Task goal: Range to reproduce from the entries below: the line with "LINE3 pin AO: A0 -> D13", the line with "SCALE pin SCK: D2 -> RX", and every line in between. Give them exactly and give nothing else.

____ Material provided

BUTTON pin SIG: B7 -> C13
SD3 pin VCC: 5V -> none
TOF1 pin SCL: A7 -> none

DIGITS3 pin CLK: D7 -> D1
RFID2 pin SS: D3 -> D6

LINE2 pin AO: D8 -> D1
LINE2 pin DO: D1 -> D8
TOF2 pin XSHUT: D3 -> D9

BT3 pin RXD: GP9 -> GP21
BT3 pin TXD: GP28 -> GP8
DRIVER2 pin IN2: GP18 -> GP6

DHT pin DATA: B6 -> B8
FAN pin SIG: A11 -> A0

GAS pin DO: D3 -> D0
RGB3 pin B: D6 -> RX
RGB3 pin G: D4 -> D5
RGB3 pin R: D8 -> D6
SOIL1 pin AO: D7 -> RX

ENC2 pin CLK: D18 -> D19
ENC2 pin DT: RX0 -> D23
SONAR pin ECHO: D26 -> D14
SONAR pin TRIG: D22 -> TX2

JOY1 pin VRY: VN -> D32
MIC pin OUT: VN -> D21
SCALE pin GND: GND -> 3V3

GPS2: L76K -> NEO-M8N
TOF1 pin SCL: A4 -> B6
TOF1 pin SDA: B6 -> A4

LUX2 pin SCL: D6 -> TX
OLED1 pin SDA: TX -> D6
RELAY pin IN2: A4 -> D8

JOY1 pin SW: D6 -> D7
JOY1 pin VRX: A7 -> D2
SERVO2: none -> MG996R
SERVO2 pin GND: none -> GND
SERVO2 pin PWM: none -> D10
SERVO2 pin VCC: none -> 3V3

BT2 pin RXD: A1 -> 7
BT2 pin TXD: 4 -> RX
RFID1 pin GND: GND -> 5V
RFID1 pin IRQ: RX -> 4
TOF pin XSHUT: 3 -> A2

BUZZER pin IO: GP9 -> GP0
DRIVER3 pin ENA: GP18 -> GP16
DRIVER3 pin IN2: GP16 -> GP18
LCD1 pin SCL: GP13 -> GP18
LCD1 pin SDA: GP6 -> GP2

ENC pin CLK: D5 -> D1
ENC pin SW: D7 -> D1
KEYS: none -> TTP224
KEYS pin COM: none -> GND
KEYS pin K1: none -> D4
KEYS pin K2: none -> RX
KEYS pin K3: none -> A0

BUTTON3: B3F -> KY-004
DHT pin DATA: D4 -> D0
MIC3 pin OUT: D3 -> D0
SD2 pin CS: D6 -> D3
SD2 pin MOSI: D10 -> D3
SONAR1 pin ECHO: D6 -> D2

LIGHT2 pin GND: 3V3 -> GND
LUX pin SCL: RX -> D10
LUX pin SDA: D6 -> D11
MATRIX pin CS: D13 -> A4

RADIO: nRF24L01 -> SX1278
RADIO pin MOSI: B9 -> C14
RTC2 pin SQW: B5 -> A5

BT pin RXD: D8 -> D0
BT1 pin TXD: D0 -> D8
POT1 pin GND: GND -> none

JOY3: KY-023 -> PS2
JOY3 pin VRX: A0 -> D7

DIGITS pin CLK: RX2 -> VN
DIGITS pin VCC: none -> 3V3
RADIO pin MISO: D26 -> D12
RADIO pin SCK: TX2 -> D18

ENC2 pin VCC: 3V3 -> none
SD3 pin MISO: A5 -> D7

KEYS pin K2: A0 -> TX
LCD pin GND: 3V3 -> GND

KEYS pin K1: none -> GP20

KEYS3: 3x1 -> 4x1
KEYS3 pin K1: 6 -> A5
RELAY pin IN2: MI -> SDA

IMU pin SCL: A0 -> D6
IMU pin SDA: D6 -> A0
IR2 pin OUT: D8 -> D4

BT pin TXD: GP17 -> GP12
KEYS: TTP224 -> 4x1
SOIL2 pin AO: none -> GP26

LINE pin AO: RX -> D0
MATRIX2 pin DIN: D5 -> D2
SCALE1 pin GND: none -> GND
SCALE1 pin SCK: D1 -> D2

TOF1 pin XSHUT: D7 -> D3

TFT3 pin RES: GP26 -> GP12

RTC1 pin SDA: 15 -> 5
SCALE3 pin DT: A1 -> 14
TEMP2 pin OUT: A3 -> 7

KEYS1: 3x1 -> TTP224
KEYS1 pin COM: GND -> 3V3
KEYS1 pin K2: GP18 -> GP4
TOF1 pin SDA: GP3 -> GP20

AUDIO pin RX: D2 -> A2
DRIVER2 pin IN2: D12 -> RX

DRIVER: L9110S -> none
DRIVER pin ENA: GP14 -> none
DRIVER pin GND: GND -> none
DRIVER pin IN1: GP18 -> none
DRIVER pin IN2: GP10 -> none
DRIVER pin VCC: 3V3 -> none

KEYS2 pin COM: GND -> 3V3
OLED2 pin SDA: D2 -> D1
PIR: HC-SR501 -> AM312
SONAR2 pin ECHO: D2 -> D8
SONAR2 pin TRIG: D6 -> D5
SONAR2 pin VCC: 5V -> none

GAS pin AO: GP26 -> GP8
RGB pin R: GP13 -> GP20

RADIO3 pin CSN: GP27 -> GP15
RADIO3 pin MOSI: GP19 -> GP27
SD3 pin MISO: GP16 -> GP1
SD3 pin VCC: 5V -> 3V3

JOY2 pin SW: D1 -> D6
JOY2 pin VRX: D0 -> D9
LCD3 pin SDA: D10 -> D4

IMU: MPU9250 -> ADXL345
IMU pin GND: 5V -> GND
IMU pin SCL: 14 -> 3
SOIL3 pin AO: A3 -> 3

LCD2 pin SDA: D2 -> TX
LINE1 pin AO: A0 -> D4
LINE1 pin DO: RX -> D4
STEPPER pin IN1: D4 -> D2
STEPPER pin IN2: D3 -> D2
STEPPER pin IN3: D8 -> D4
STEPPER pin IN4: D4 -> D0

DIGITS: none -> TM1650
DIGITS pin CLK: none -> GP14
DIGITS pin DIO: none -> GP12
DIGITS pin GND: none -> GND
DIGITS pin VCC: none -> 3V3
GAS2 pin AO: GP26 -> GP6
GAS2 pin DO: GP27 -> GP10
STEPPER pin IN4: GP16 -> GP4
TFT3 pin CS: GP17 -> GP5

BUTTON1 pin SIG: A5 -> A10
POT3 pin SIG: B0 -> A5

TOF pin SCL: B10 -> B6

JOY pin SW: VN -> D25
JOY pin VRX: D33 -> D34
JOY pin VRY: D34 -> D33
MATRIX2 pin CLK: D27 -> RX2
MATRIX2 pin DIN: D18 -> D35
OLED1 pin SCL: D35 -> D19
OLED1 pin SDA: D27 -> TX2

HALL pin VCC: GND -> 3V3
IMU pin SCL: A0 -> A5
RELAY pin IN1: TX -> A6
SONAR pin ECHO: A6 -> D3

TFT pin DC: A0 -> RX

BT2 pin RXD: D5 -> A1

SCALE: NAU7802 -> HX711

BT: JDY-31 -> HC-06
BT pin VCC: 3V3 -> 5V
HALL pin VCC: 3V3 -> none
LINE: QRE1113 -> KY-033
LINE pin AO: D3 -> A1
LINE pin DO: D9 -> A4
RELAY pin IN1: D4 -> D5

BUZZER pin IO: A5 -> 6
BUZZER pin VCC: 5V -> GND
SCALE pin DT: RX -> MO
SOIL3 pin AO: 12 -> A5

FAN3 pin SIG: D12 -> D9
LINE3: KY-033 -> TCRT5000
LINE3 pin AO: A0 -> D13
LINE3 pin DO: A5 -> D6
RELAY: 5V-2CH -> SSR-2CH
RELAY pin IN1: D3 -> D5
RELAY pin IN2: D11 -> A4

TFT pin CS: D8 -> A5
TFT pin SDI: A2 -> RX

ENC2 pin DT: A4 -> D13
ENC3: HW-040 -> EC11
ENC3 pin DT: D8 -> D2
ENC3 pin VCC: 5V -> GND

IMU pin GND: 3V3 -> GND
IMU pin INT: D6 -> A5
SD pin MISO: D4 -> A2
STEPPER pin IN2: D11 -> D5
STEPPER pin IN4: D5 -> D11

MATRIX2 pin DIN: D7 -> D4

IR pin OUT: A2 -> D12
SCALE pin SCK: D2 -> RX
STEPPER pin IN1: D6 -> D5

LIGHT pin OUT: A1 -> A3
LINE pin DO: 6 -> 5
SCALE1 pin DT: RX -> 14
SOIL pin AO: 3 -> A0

________

Solution to this exercise:
LINE3 pin AO: A0 -> D13
LINE3 pin DO: A5 -> D6
RELAY: 5V-2CH -> SSR-2CH
RELAY pin IN1: D3 -> D5
RELAY pin IN2: D11 -> A4

TFT pin CS: D8 -> A5
TFT pin SDI: A2 -> RX

ENC2 pin DT: A4 -> D13
ENC3: HW-040 -> EC11
ENC3 pin DT: D8 -> D2
ENC3 pin VCC: 5V -> GND

IMU pin GND: 3V3 -> GND
IMU pin INT: D6 -> A5
SD pin MISO: D4 -> A2
STEPPER pin IN2: D11 -> D5
STEPPER pin IN4: D5 -> D11

MATRIX2 pin DIN: D7 -> D4

IR pin OUT: A2 -> D12
SCALE pin SCK: D2 -> RX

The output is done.